**Exercise description**
With any pictures left out, restate word for word the lines in the listing below from the one holding "RADIO pin MOSI: D2 -> D11" through the last.

**Provided material**
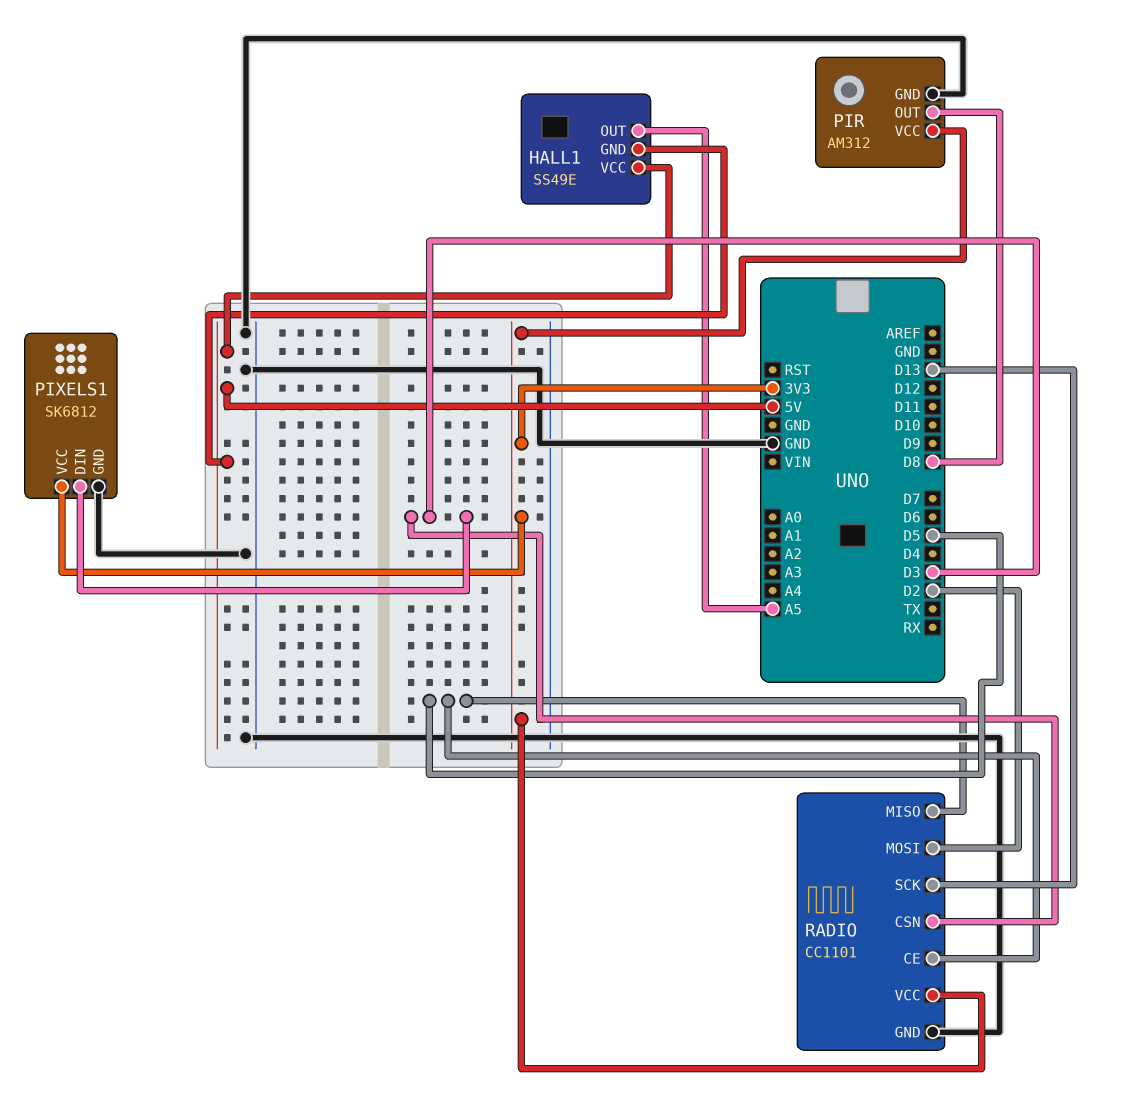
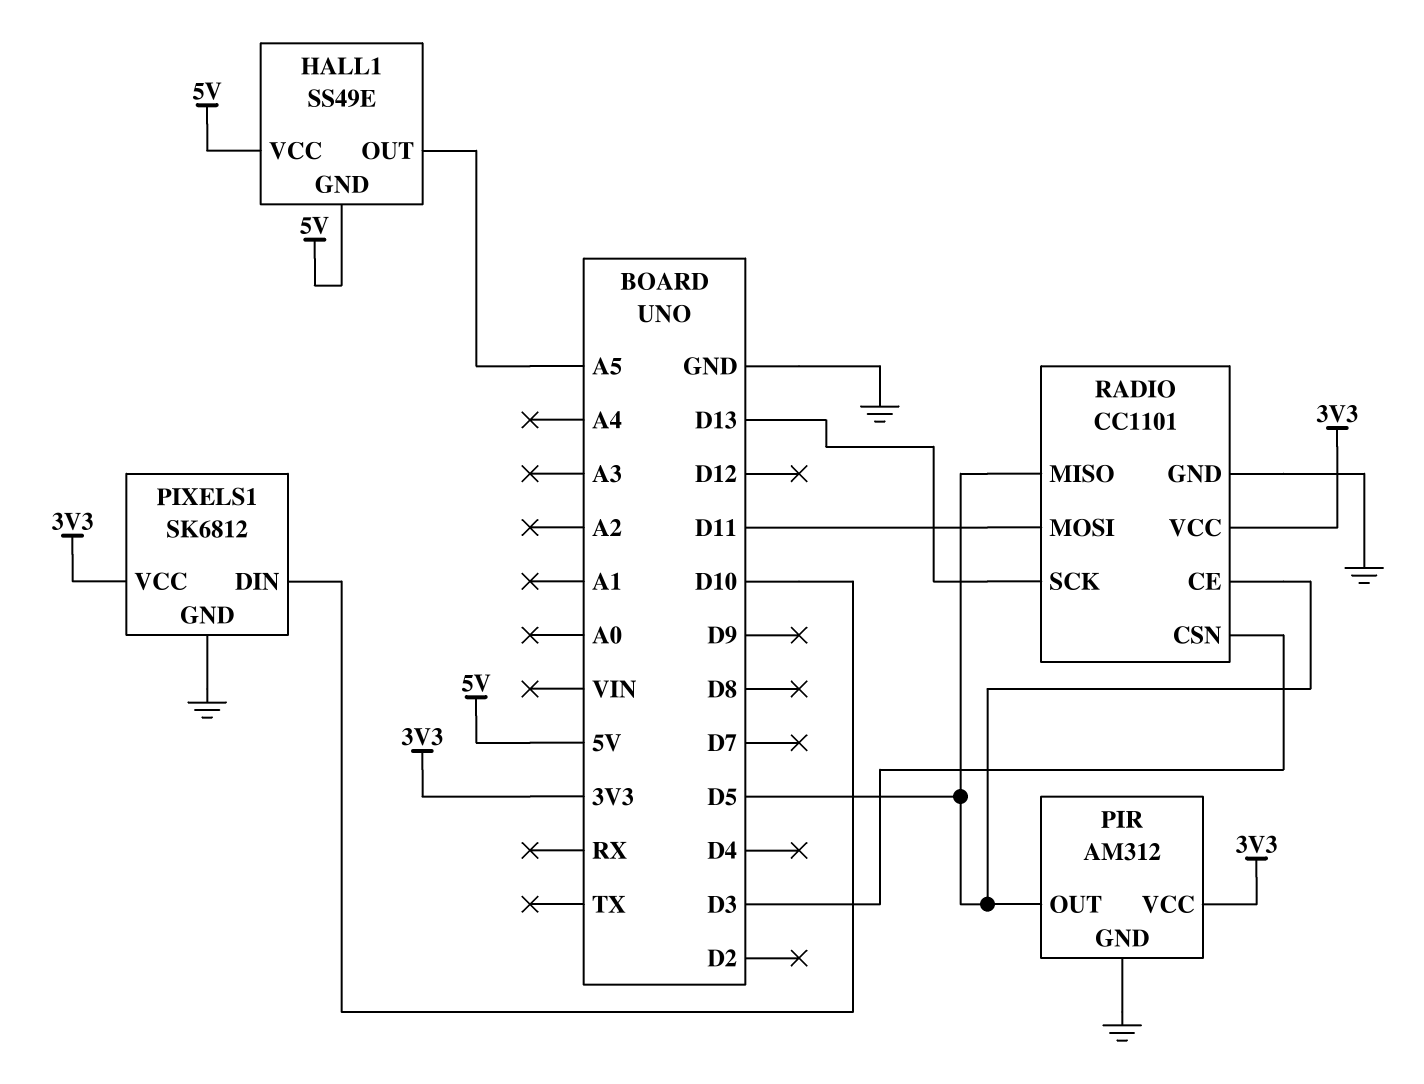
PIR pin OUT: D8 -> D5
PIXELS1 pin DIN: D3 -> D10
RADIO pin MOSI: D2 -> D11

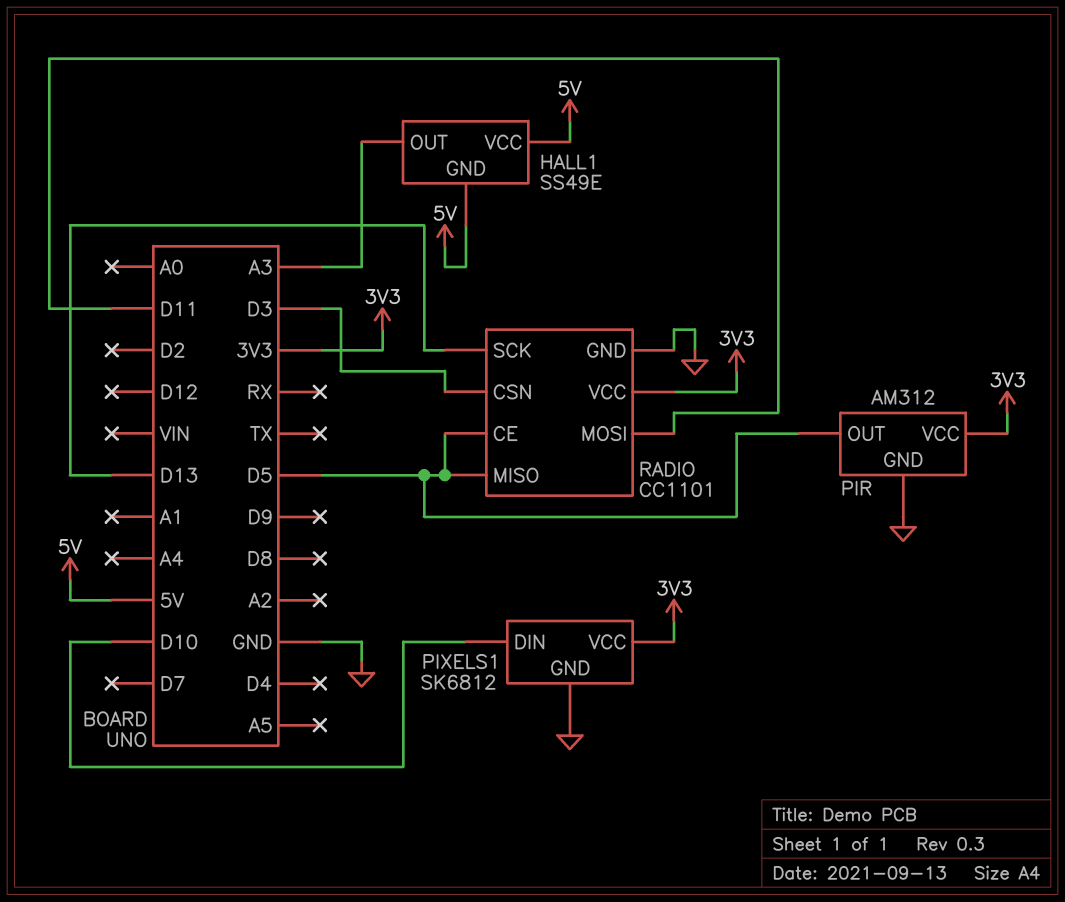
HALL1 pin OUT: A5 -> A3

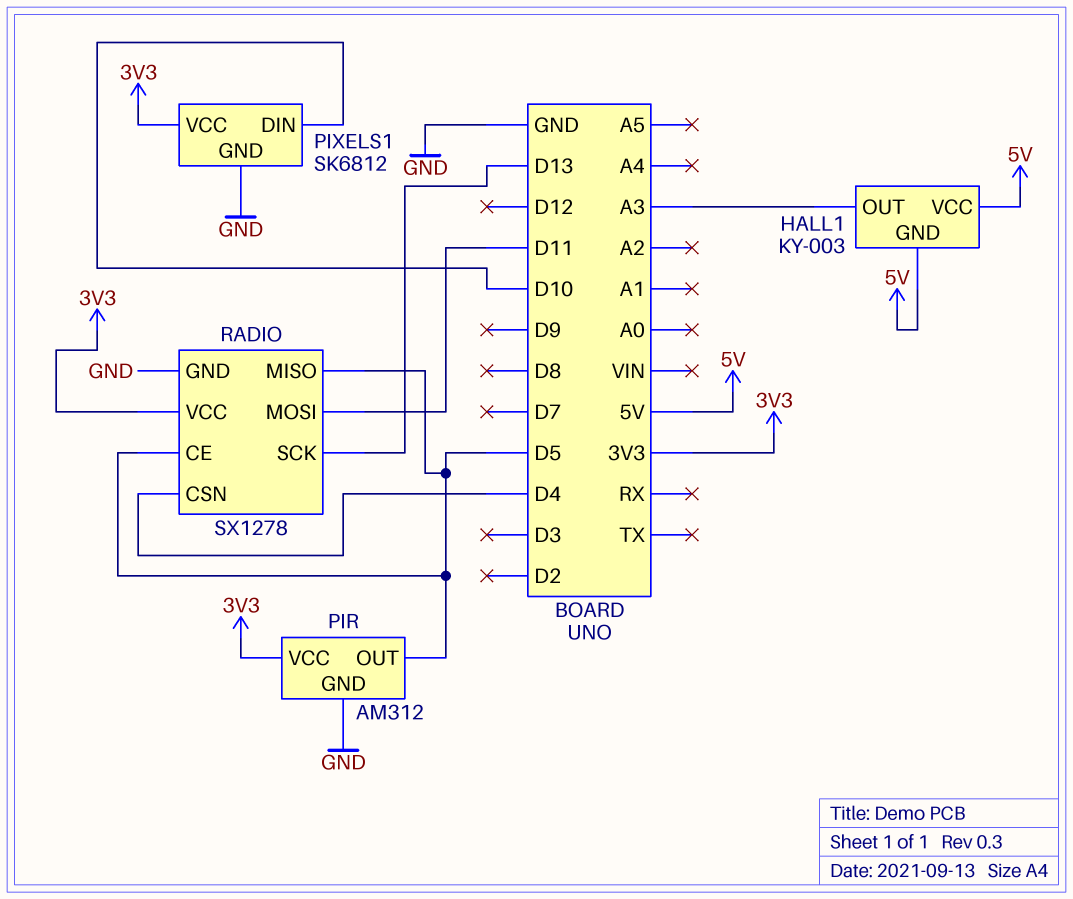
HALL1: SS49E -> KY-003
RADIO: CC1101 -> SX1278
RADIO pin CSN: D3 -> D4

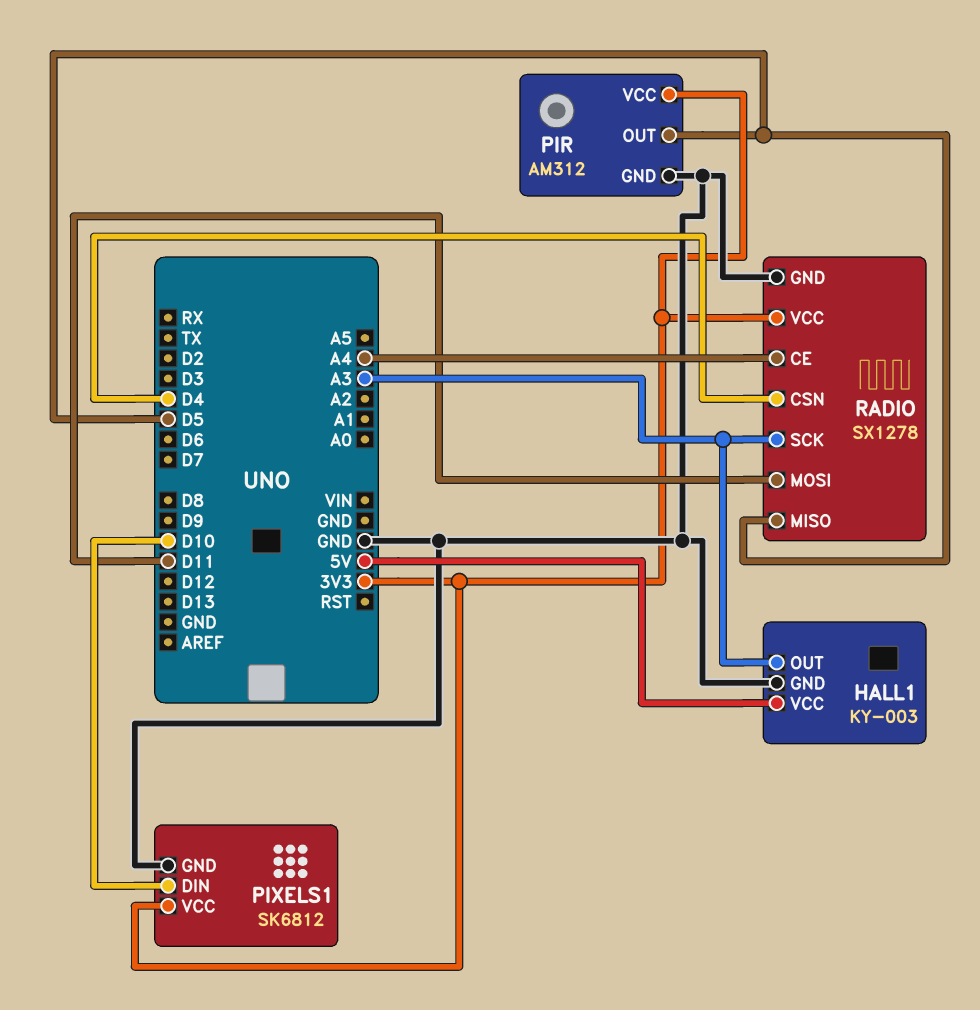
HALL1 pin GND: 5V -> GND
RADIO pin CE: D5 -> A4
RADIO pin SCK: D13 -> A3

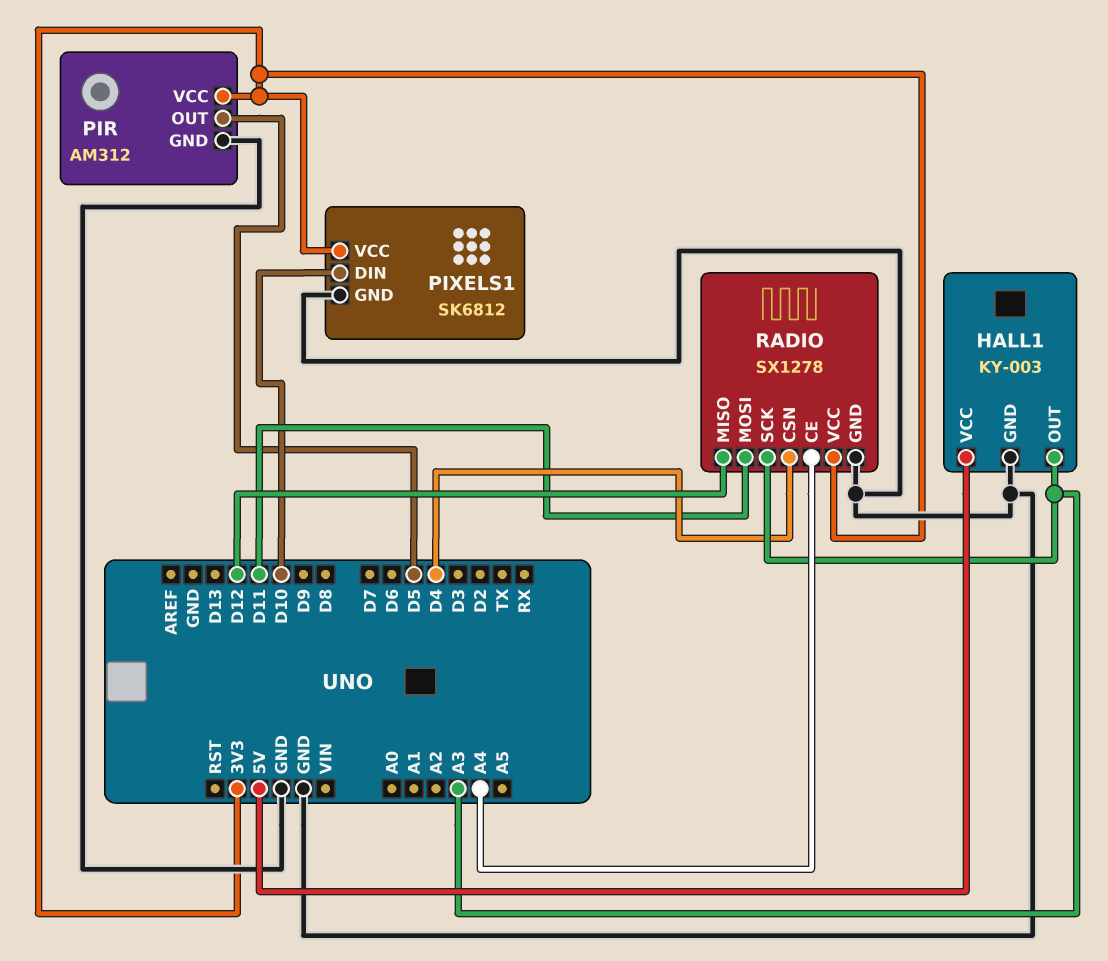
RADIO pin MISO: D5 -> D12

**Solution to this exercise**
RADIO pin MOSI: D2 -> D11

HALL1 pin OUT: A5 -> A3

HALL1: SS49E -> KY-003
RADIO: CC1101 -> SX1278
RADIO pin CSN: D3 -> D4

HALL1 pin GND: 5V -> GND
RADIO pin CE: D5 -> A4
RADIO pin SCK: D13 -> A3

RADIO pin MISO: D5 -> D12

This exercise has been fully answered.